* What needs to be done:
Scan the records below for the line containing "black star: (622, 199) -> (793, 400), moved" and the line containing "green cross: (70, 97) -> (259, 180), moved". Copy both, plus every line between, exactly.

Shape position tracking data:
┄┄┄┄┄┄
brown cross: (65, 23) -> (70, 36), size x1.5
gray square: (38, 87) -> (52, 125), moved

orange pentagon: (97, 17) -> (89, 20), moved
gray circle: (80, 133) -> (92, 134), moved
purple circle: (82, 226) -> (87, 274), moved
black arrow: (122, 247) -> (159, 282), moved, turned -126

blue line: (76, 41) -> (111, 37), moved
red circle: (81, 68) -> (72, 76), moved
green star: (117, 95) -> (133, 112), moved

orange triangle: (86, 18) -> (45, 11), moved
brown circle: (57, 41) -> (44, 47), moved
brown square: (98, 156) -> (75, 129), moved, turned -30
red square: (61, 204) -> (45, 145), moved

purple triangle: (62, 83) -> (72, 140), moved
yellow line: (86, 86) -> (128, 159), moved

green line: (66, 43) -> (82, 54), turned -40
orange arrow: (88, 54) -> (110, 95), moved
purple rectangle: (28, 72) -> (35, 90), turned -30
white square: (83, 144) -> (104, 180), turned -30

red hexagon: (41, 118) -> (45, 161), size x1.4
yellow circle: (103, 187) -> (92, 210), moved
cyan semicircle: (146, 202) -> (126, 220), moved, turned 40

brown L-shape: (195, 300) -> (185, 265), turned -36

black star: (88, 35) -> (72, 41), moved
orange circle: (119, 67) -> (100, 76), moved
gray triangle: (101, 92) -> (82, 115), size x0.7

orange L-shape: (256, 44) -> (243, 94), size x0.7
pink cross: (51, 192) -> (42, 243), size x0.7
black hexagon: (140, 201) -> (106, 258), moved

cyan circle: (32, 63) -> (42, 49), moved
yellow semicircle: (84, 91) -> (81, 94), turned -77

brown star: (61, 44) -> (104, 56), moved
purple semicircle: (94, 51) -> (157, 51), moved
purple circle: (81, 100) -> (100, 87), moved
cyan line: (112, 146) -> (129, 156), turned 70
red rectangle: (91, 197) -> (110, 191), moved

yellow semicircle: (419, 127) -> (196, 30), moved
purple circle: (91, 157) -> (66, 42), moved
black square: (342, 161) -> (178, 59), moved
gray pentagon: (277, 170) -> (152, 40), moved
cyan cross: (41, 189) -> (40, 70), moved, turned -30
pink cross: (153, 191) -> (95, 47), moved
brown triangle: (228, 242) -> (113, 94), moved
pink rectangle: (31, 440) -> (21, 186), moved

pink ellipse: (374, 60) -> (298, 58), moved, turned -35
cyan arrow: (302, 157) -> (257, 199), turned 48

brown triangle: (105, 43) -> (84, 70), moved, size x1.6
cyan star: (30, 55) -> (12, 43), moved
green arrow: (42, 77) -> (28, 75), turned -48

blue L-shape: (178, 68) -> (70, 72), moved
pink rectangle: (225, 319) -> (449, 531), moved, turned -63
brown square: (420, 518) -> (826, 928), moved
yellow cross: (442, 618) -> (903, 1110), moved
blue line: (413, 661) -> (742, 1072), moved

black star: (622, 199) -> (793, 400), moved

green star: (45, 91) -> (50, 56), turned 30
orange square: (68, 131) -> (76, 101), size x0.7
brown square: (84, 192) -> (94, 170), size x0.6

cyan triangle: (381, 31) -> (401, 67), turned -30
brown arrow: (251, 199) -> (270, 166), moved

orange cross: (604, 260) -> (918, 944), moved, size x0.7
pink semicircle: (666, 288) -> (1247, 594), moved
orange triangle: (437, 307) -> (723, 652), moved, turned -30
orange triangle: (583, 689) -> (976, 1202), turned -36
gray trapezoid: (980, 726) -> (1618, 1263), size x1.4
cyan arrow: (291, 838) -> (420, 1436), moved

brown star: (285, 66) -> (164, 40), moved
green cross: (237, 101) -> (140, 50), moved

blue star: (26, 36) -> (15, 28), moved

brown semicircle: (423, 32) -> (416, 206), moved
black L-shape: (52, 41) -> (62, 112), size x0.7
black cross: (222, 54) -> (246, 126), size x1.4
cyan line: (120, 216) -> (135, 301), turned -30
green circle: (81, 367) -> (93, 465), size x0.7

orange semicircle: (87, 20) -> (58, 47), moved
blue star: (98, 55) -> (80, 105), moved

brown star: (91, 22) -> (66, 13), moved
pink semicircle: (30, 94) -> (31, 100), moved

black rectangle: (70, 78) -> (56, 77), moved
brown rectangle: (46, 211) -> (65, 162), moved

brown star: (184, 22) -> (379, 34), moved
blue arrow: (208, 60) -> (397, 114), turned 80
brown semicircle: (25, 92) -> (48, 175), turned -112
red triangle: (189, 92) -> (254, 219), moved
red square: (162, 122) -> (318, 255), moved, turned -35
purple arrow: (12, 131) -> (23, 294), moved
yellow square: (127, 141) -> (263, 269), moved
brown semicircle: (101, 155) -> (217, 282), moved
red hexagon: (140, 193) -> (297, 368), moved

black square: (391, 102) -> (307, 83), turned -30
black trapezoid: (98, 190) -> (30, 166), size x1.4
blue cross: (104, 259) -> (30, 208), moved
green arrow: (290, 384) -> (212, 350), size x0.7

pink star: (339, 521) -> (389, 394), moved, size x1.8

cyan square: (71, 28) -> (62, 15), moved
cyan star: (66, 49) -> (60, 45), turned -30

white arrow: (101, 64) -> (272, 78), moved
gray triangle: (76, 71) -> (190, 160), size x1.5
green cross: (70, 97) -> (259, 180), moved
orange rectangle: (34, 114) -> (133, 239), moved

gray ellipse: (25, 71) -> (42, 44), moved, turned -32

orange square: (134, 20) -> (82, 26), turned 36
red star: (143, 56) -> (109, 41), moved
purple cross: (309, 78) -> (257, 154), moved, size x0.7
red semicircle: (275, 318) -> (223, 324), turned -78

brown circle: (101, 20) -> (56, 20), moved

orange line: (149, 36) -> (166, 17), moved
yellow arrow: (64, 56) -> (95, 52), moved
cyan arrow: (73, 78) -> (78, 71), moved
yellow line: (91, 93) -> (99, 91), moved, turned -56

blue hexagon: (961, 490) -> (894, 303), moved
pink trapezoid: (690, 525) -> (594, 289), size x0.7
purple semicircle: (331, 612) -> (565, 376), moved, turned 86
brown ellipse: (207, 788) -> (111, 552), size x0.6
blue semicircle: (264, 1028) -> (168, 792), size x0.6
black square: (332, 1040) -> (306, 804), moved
┄┄┄┄┄┄
* Reply to the task:
black star: (622, 199) -> (793, 400), moved

green star: (45, 91) -> (50, 56), turned 30
orange square: (68, 131) -> (76, 101), size x0.7
brown square: (84, 192) -> (94, 170), size x0.6

cyan triangle: (381, 31) -> (401, 67), turned -30
brown arrow: (251, 199) -> (270, 166), moved

orange cross: (604, 260) -> (918, 944), moved, size x0.7
pink semicircle: (666, 288) -> (1247, 594), moved
orange triangle: (437, 307) -> (723, 652), moved, turned -30
orange triangle: (583, 689) -> (976, 1202), turned -36
gray trapezoid: (980, 726) -> (1618, 1263), size x1.4
cyan arrow: (291, 838) -> (420, 1436), moved

brown star: (285, 66) -> (164, 40), moved
green cross: (237, 101) -> (140, 50), moved

blue star: (26, 36) -> (15, 28), moved

brown semicircle: (423, 32) -> (416, 206), moved
black L-shape: (52, 41) -> (62, 112), size x0.7
black cross: (222, 54) -> (246, 126), size x1.4
cyan line: (120, 216) -> (135, 301), turned -30
green circle: (81, 367) -> (93, 465), size x0.7

orange semicircle: (87, 20) -> (58, 47), moved
blue star: (98, 55) -> (80, 105), moved

brown star: (91, 22) -> (66, 13), moved
pink semicircle: (30, 94) -> (31, 100), moved

black rectangle: (70, 78) -> (56, 77), moved
brown rectangle: (46, 211) -> (65, 162), moved

brown star: (184, 22) -> (379, 34), moved
blue arrow: (208, 60) -> (397, 114), turned 80
brown semicircle: (25, 92) -> (48, 175), turned -112
red triangle: (189, 92) -> (254, 219), moved
red square: (162, 122) -> (318, 255), moved, turned -35
purple arrow: (12, 131) -> (23, 294), moved
yellow square: (127, 141) -> (263, 269), moved
brown semicircle: (101, 155) -> (217, 282), moved
red hexagon: (140, 193) -> (297, 368), moved

black square: (391, 102) -> (307, 83), turned -30
black trapezoid: (98, 190) -> (30, 166), size x1.4
blue cross: (104, 259) -> (30, 208), moved
green arrow: (290, 384) -> (212, 350), size x0.7

pink star: (339, 521) -> (389, 394), moved, size x1.8

cyan square: (71, 28) -> (62, 15), moved
cyan star: (66, 49) -> (60, 45), turned -30

white arrow: (101, 64) -> (272, 78), moved
gray triangle: (76, 71) -> (190, 160), size x1.5
green cross: (70, 97) -> (259, 180), moved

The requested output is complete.